→ WHAT THIS TASK INVOLVES
When you find the word "none" in a line of the entries, please copy the whole line.

···

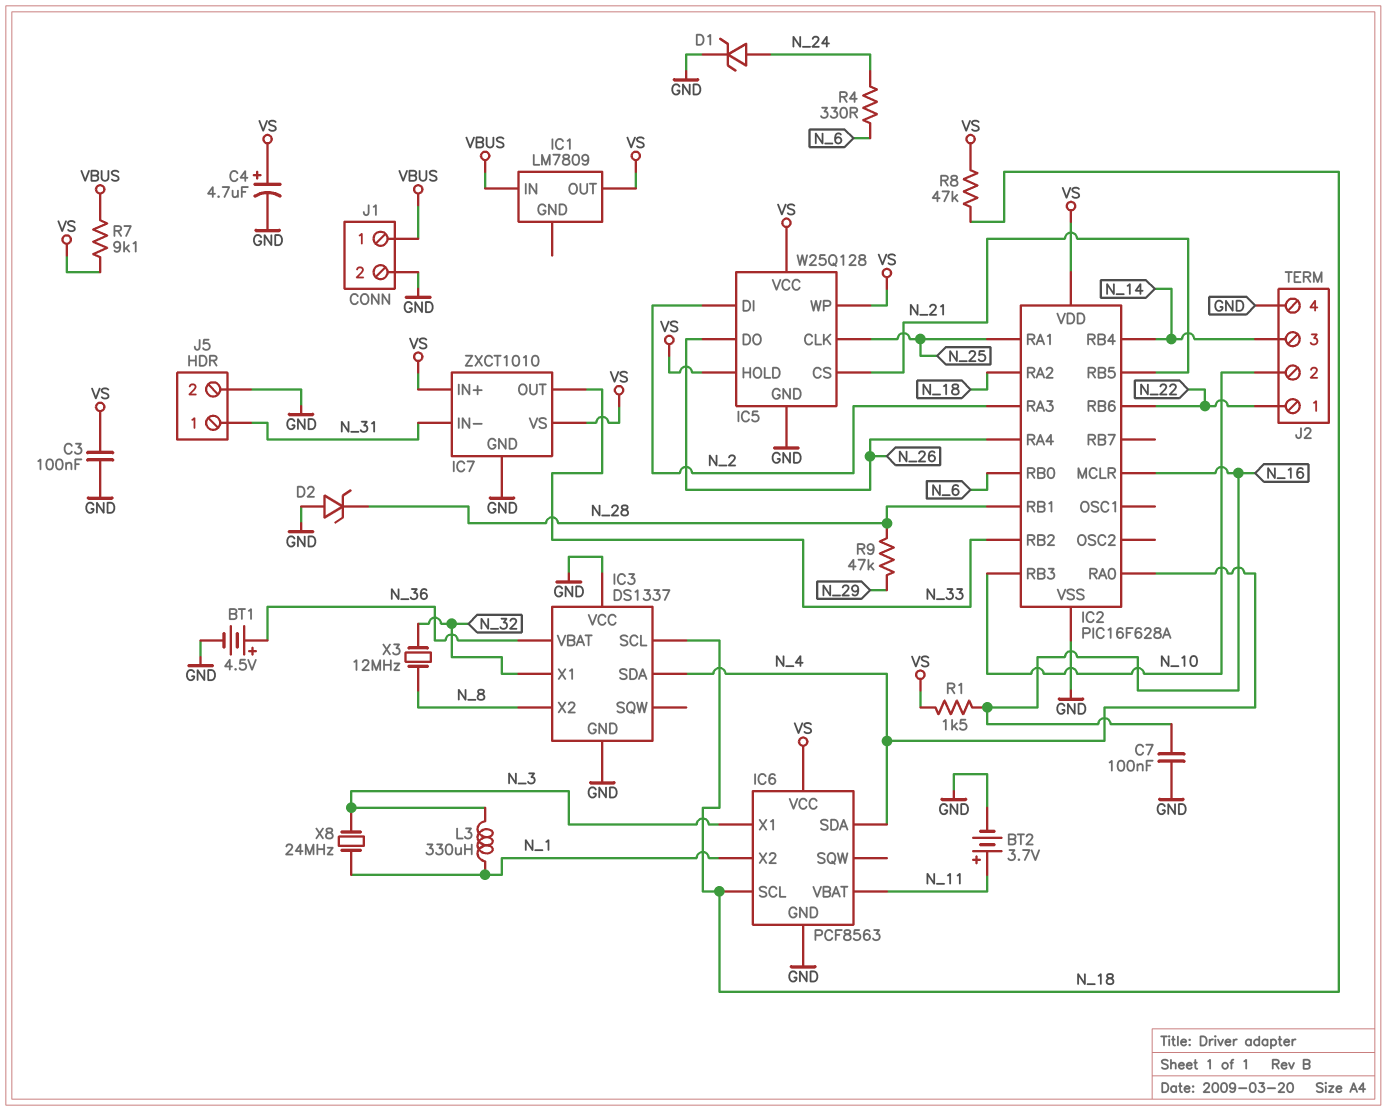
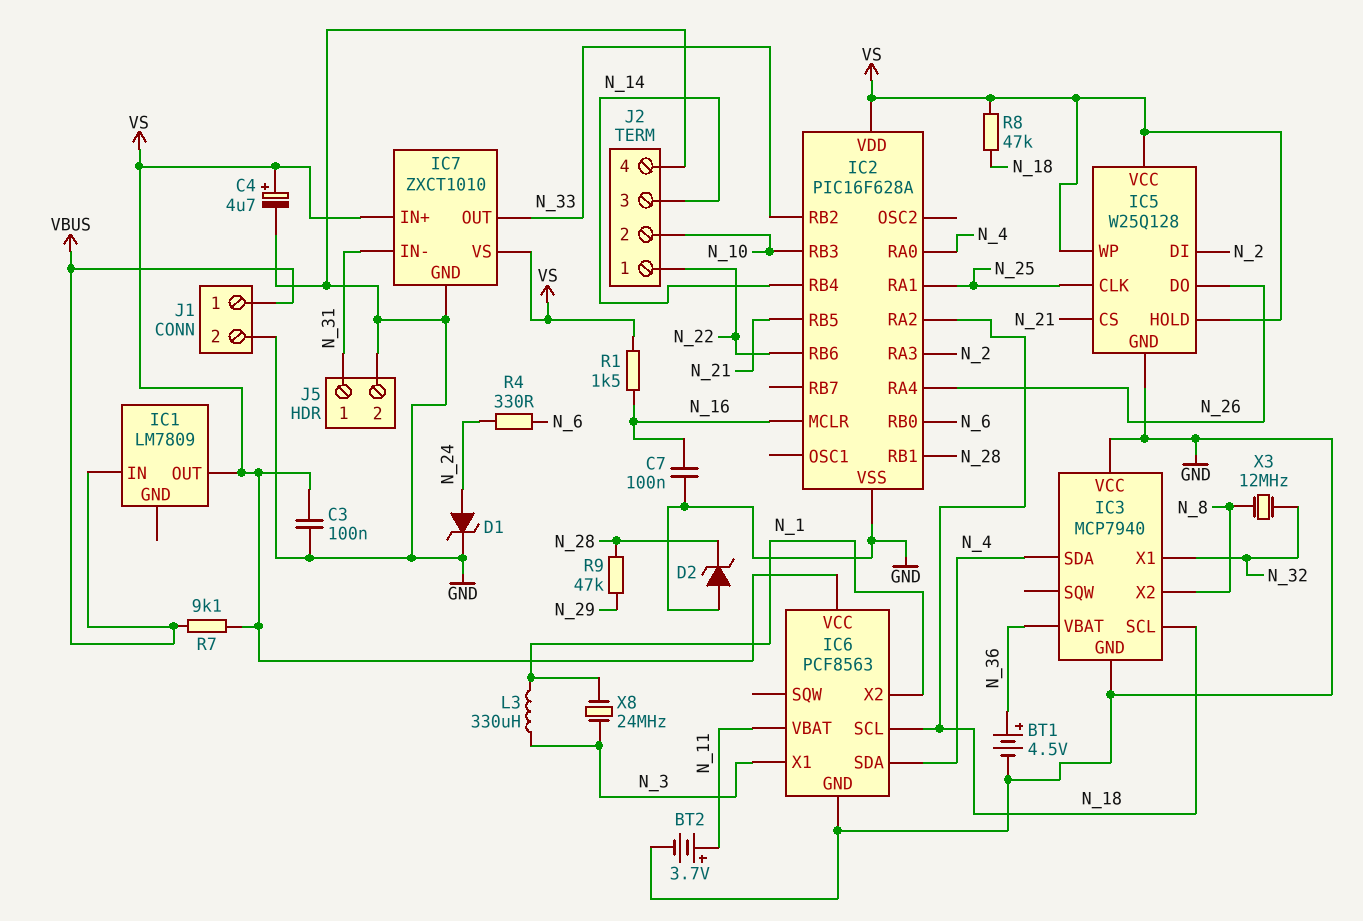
IC3: DS1337 -> MCP7940

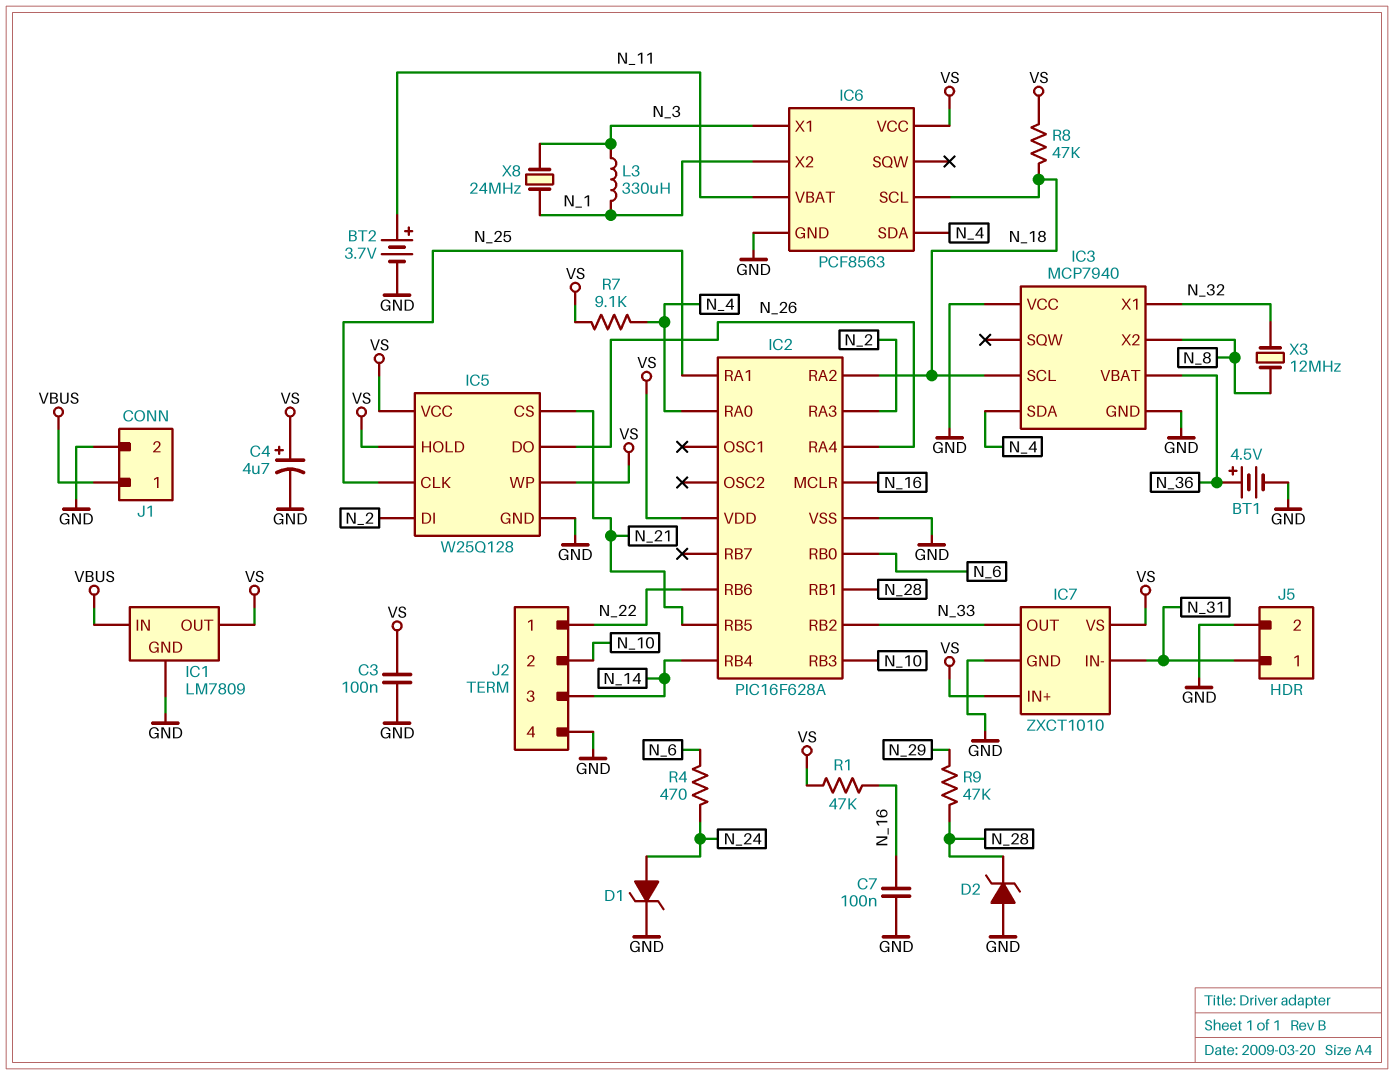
IC1 pin GND: none -> GND
R1: 1.5k (N_16, VS) -> 47k (N_16, VS)
R4: 330 (N_6, N_24) -> 470 (N_6, N_24)
R7: 9.1k (VBUS, VS) -> 9.1k (N_4, VS)

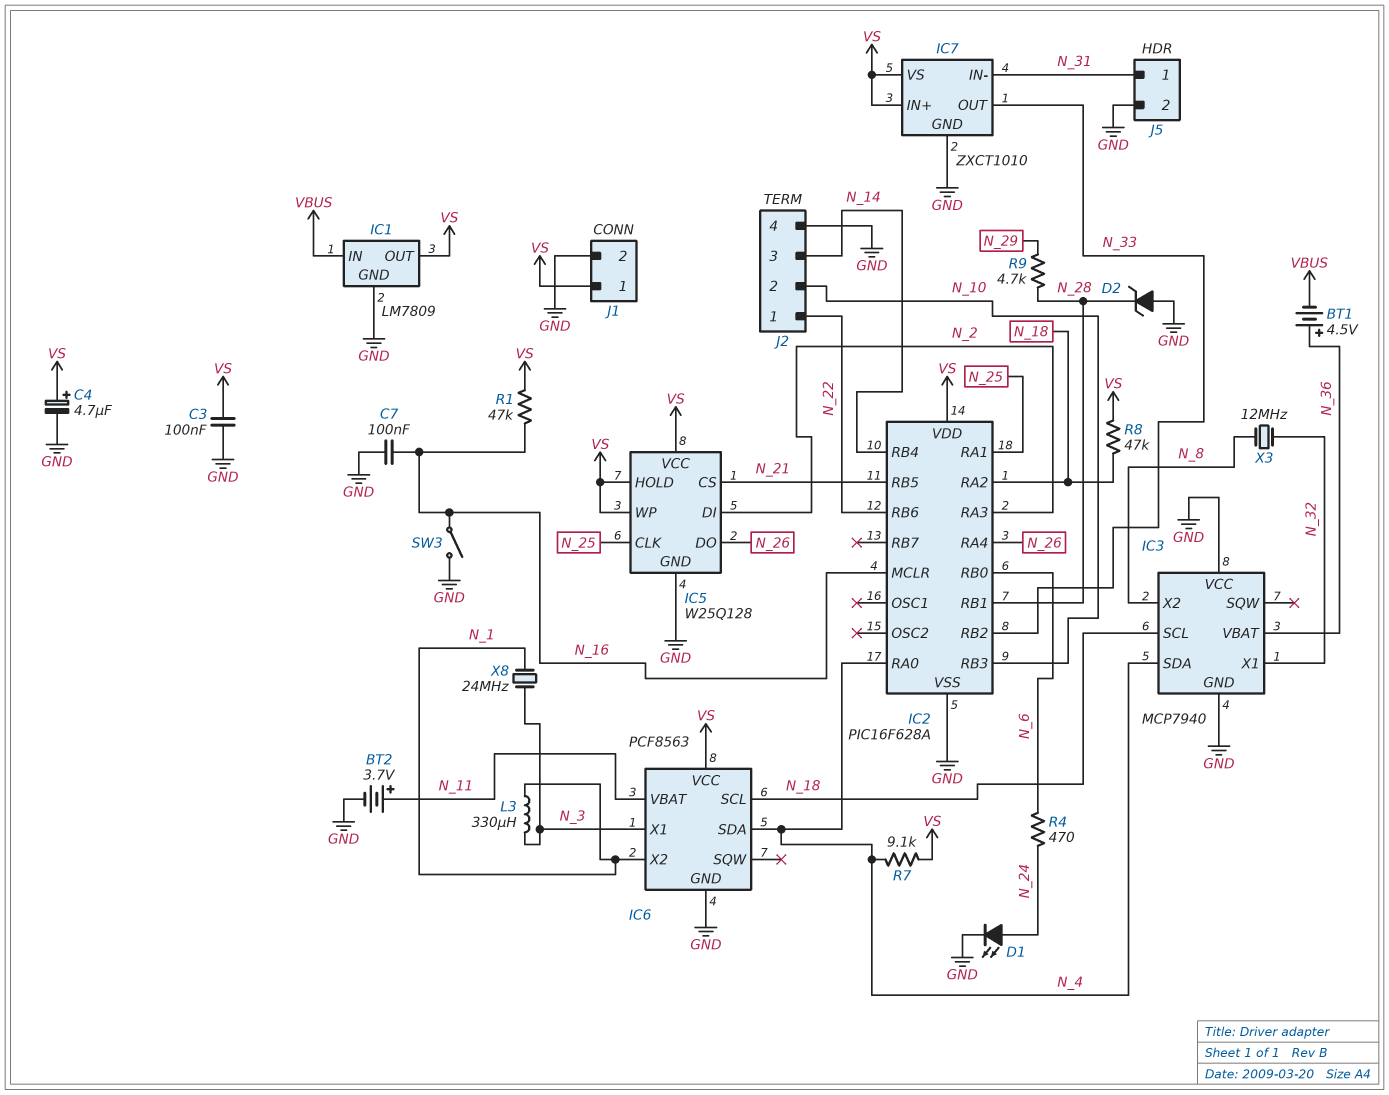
BT1: 4.5V (plus N_36, minus GND) -> 4.5V (plus N_36, minus VBUS)
D1: zener (A N_24, K GND) -> LED (A N_24, K GND)
J1 pin 1: VBUS -> VS
R9: 47k (N_28, N_29) -> 4.7k (N_28, N_29)
SW3: none -> switch (GND, N_16)

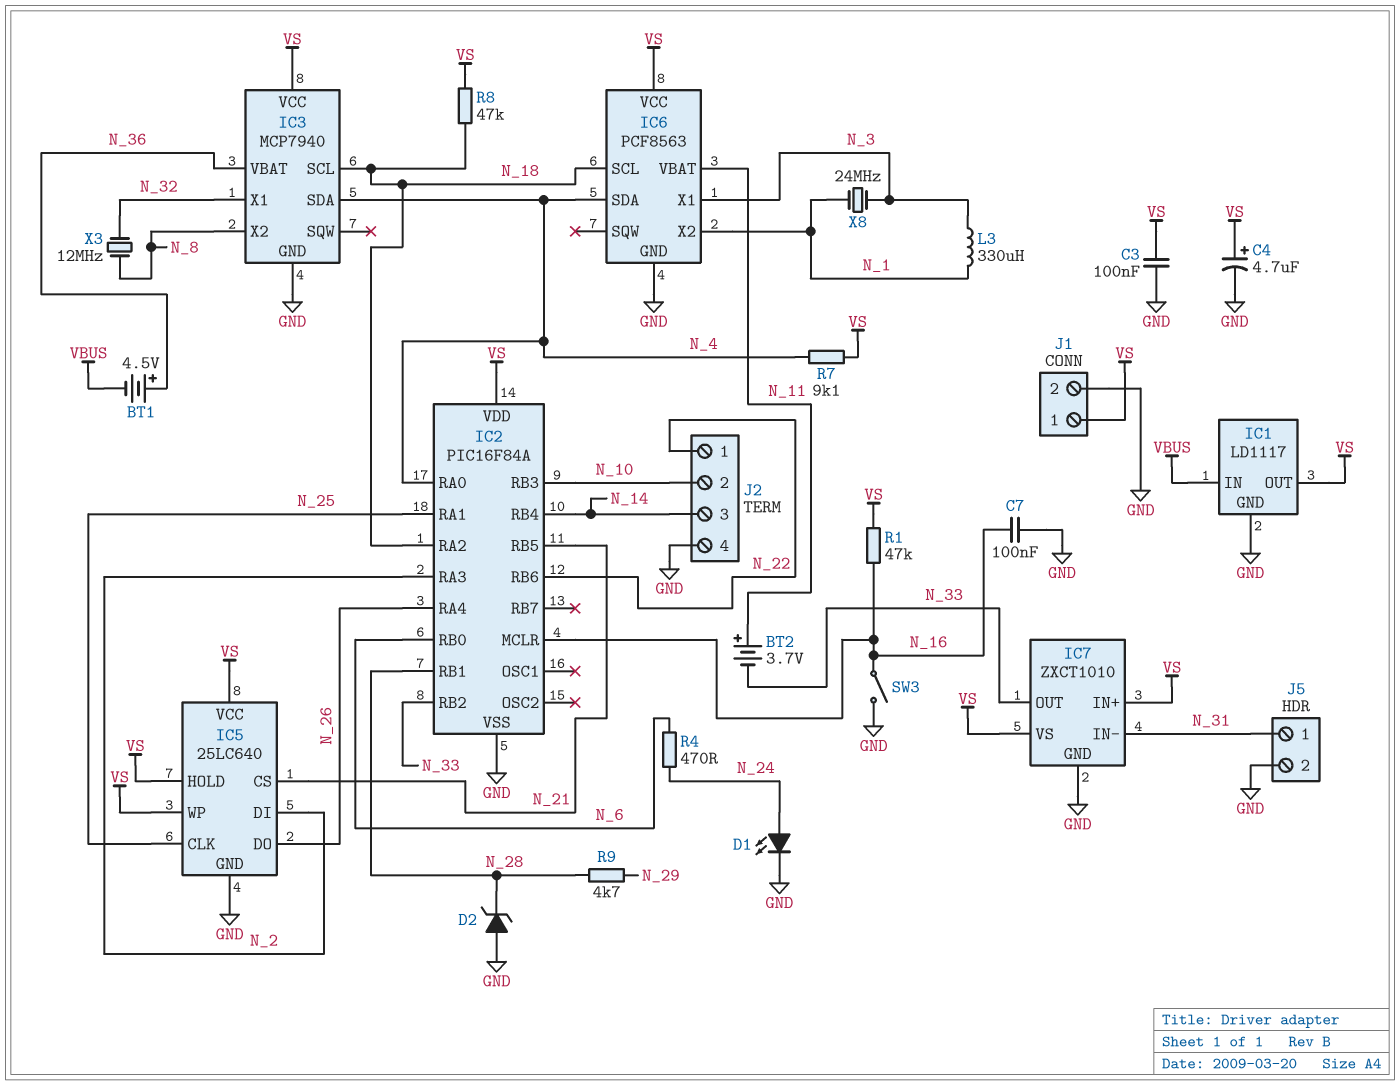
BT2: 3.7V (plus N_11, minus GND) -> 3.7V (plus N_11, minus N_33)
IC1: LM7809 -> LD1117
IC2: PIC16F628A -> PIC16F84A
IC3 pin VCC: GND -> VS
IC5: W25Q128 -> 25LC640

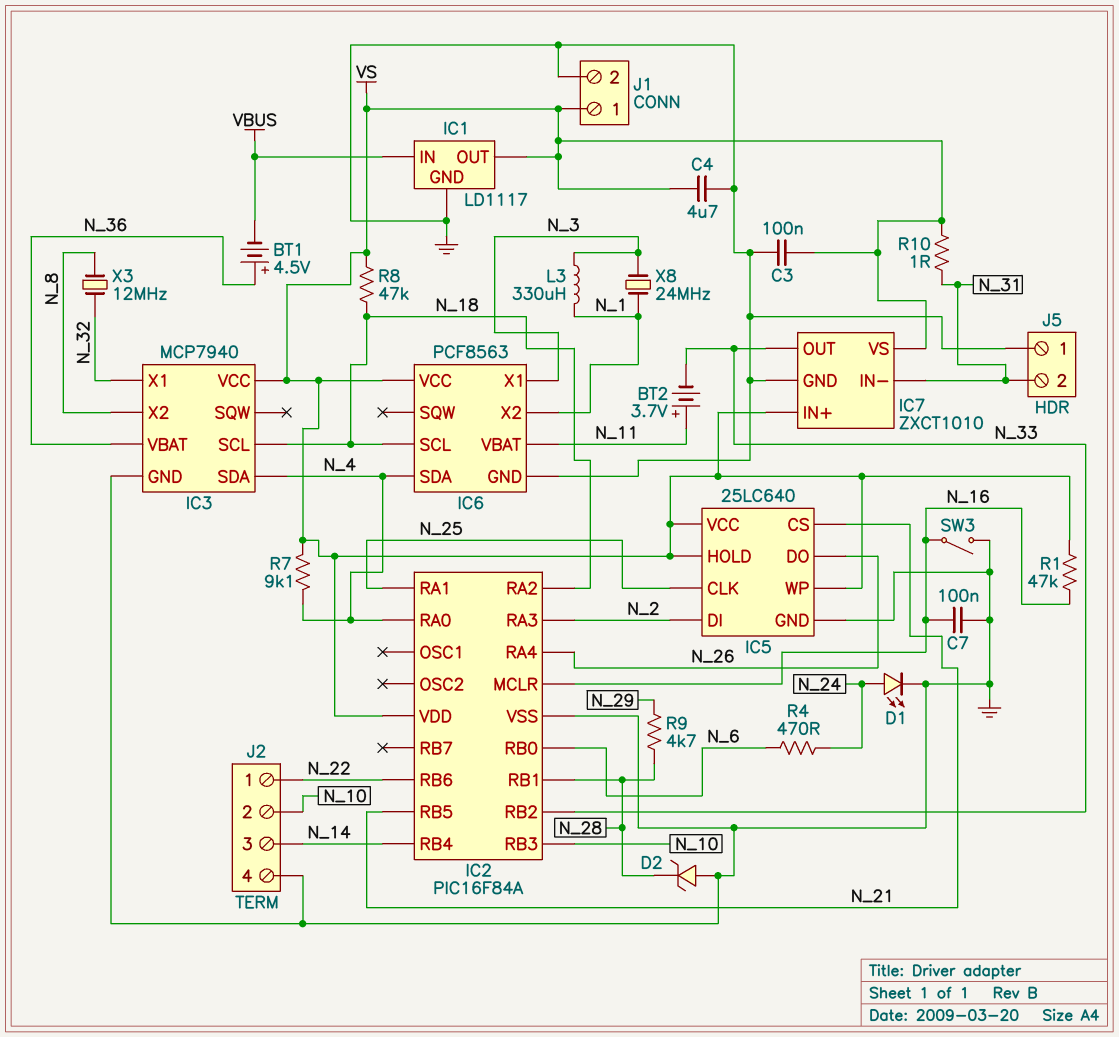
C4: 4.7uF (plus VS, minus GND) -> 4.7uF (GND, VS)
J5 pin 1: N_31 -> GND
J5 pin 2: GND -> N_31
R10: none -> 1 (N_31, VS)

···

→ ANSWER TO THIS PROBLEM
IC1 pin GND: none -> GND
SW3: none -> switch (GND, N_16)
R10: none -> 1 (N_31, VS)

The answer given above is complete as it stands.